▶ _What the task asks_:
Please retype the data below line for line and leave out every picture.
[Opening Extracted material section]
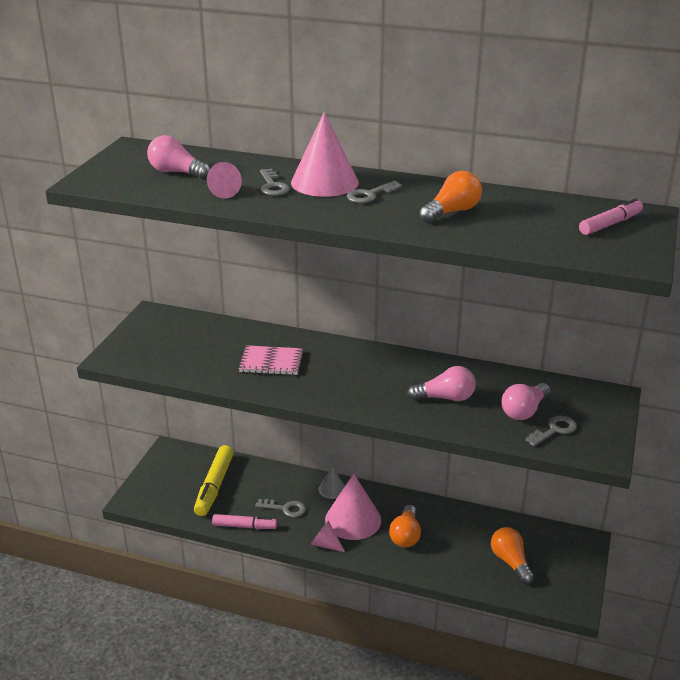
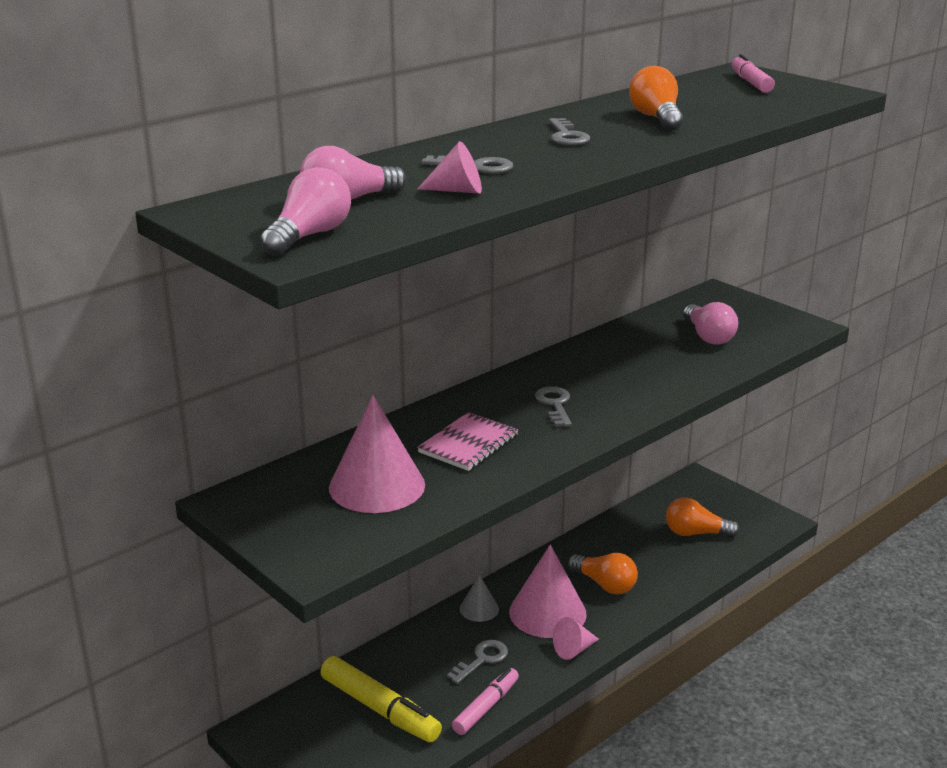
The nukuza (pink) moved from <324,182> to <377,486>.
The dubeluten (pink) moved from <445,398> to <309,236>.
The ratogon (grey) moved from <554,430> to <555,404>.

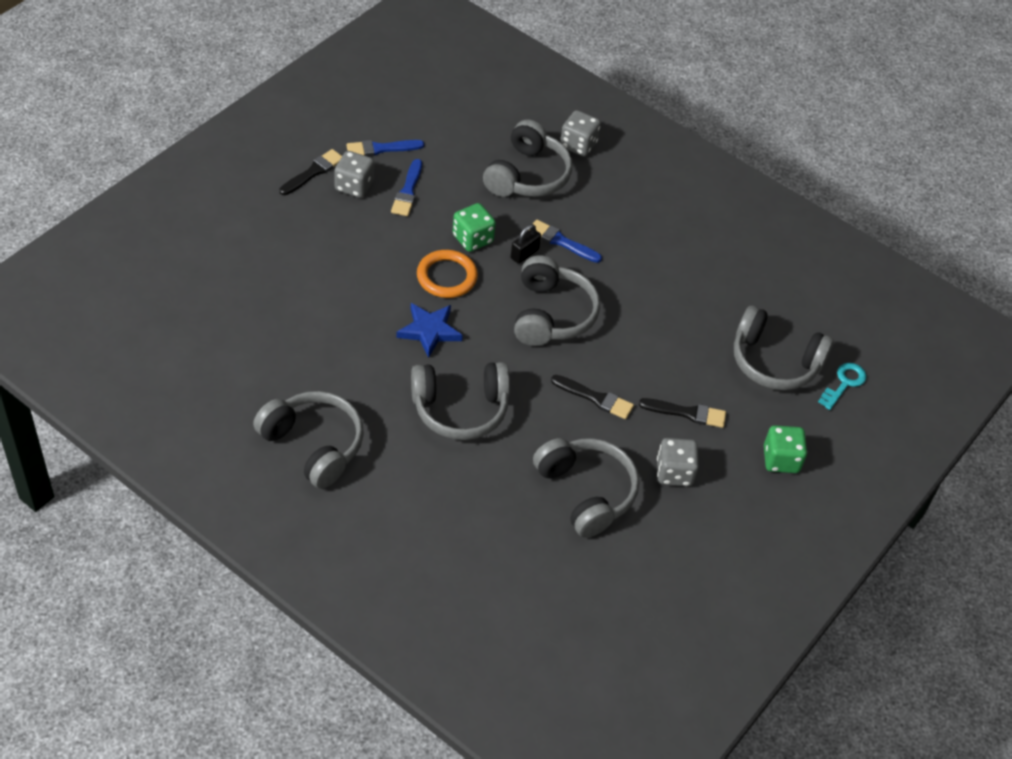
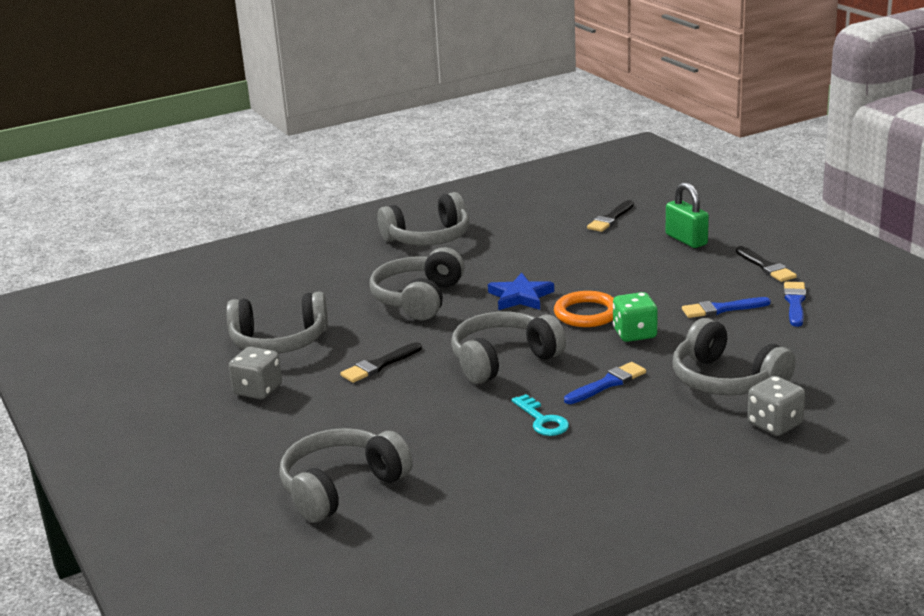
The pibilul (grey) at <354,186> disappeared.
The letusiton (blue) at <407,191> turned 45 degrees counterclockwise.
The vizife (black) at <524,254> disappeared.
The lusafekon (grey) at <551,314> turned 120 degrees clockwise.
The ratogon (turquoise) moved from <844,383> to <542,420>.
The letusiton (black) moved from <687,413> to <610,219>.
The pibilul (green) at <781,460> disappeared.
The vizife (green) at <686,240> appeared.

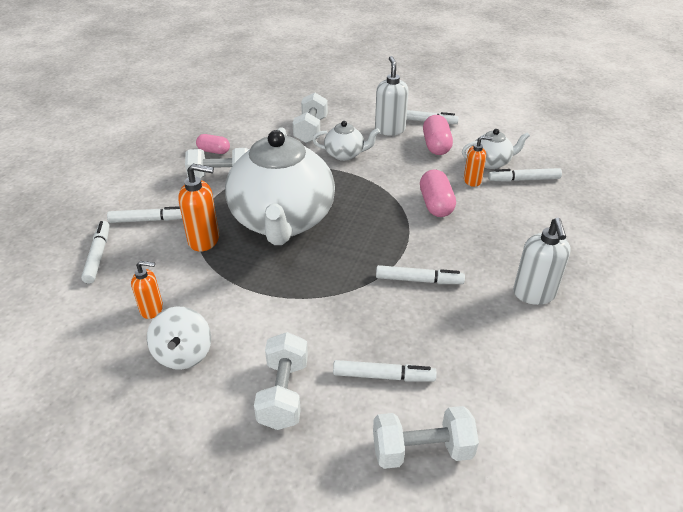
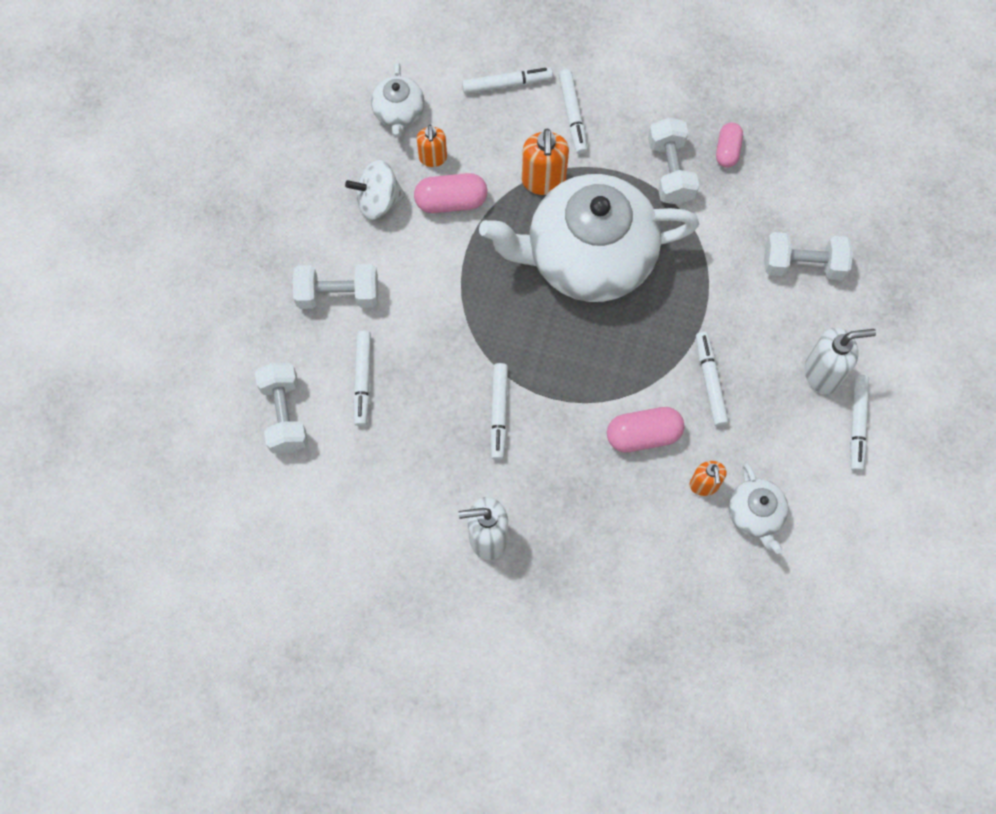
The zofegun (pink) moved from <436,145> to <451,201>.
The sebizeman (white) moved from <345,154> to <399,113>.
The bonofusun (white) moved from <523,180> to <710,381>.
[Closing Extracted material section]
▶ _Output for this exercise_:
The nukuza (pink) moved from <324,182> to <377,486>.
The dubeluten (pink) moved from <445,398> to <309,236>.
The ratogon (grey) moved from <554,430> to <555,404>.

The pibilul (grey) at <354,186> disappeared.
The letusiton (blue) at <407,191> turned 45 degrees counterclockwise.
The vizife (black) at <524,254> disappeared.
The lusafekon (grey) at <551,314> turned 120 degrees clockwise.
The ratogon (turquoise) moved from <844,383> to <542,420>.
The letusiton (black) moved from <687,413> to <610,219>.
The pibilul (green) at <781,460> disappeared.
The vizife (green) at <686,240> appeared.

The zofegun (pink) moved from <436,145> to <451,201>.
The sebizeman (white) moved from <345,154> to <399,113>.
The bonofusun (white) moved from <523,180> to <710,381>.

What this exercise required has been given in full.